Directions:
Copy out every line of text in the records below word for word, leaving out the pictures.

Material supplied:
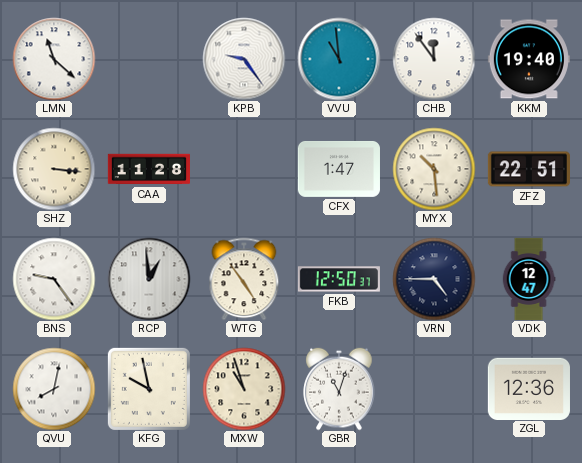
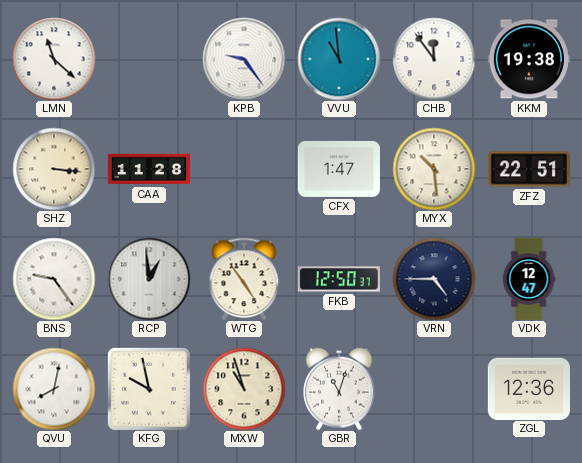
KKM: 19:40 -> 19:38
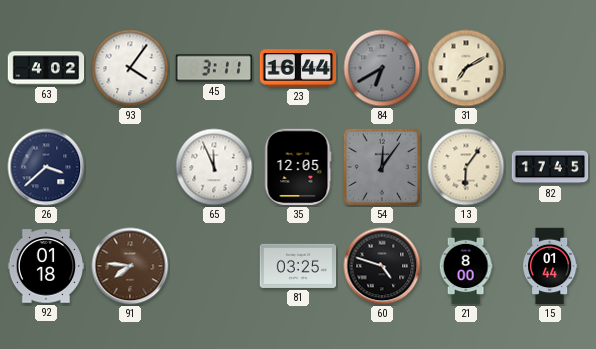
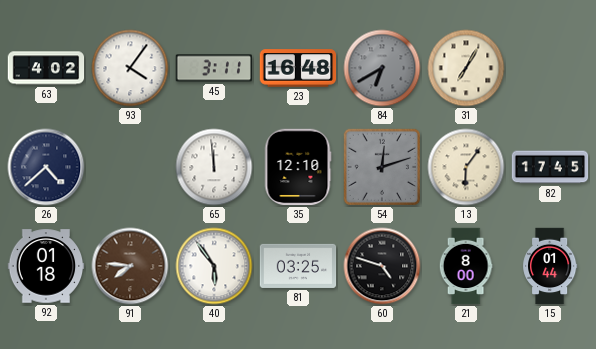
23: 16:44 -> 16:48
31: 7:10 -> 7:05
26: 3:38 -> 4:38
65: 11:56 -> 11:59
35: 12:05 -> 12:10
54: 12:06 -> 12:12
40: none -> 5:54
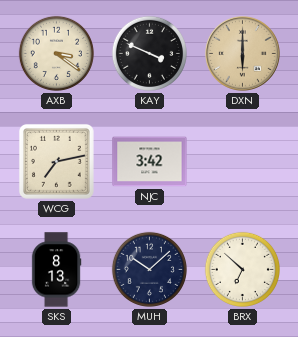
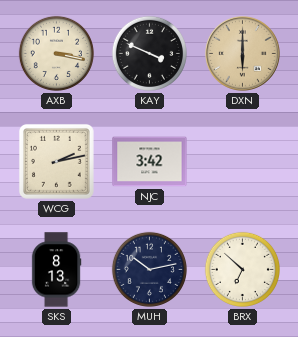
AXB: 3:21 -> 3:17
WCG: 7:13 -> 2:13
MUH: 10:08 -> 10:13
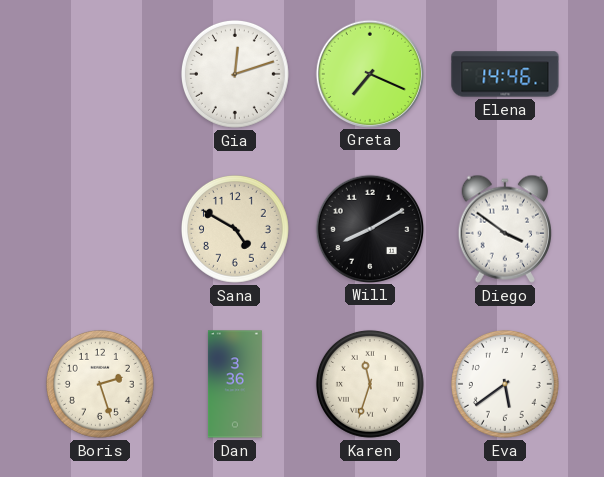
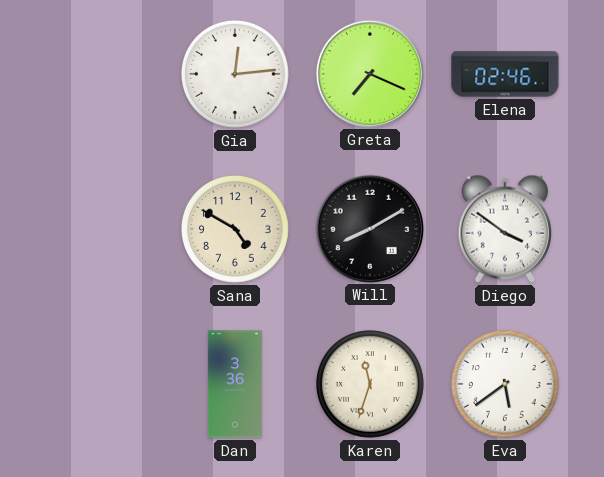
Gia: 12:12 -> 12:14
Elena: 14:46 -> 02:46
Boris: 2:27 -> none
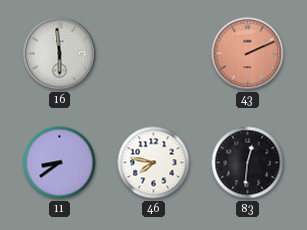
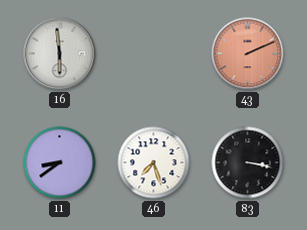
46: 7:47 -> 7:27
83: 12:31 -> 3:17
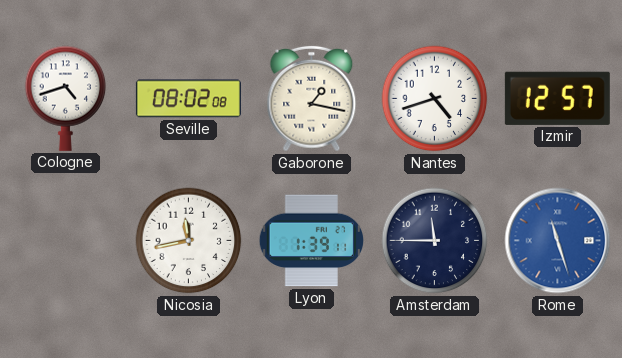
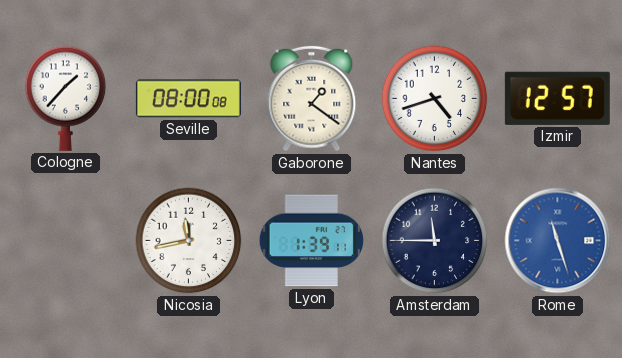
Cologne: 4:42 -> 1:37
Seville: 08:02 -> 08:00
Gaborone: 1:17 -> 1:21
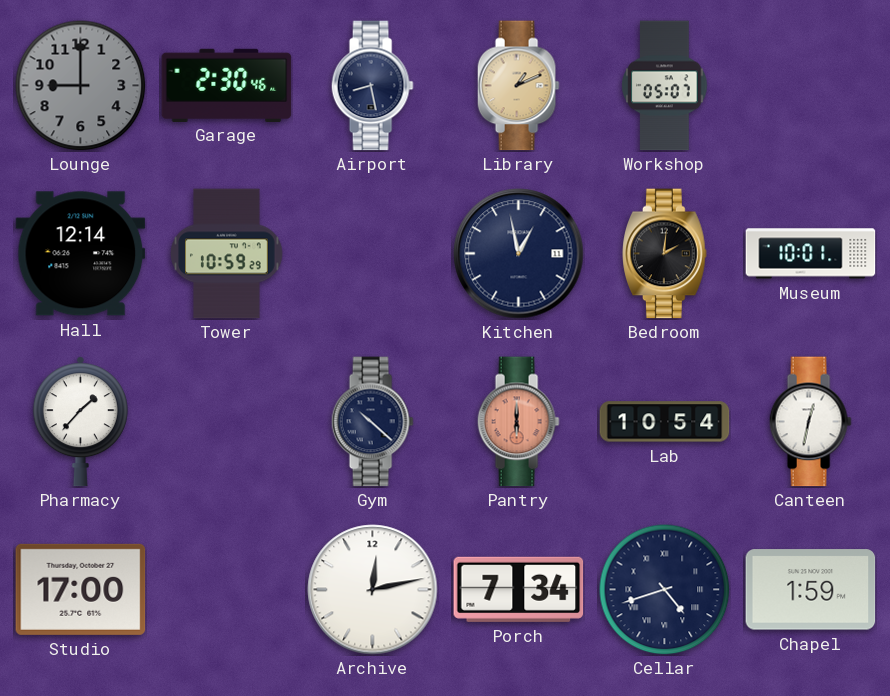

The response:
KKM: 19:40 -> 19:38
23: 16:44 -> 16:48
31: 7:10 -> 7:05
26: 3:38 -> 4:38
65: 11:56 -> 11:59
35: 12:05 -> 12:10
54: 12:06 -> 12:12
40: none -> 5:54
AXB: 3:21 -> 3:17
WCG: 7:13 -> 2:13
MUH: 10:08 -> 10:13
Gia: 12:12 -> 12:14
Elena: 14:46 -> 02:46
Boris: 2:27 -> none
46: 7:47 -> 7:27
83: 12:31 -> 3:17
Cologne: 4:42 -> 1:37
Seville: 08:02 -> 08:00
Gaborone: 1:17 -> 1:21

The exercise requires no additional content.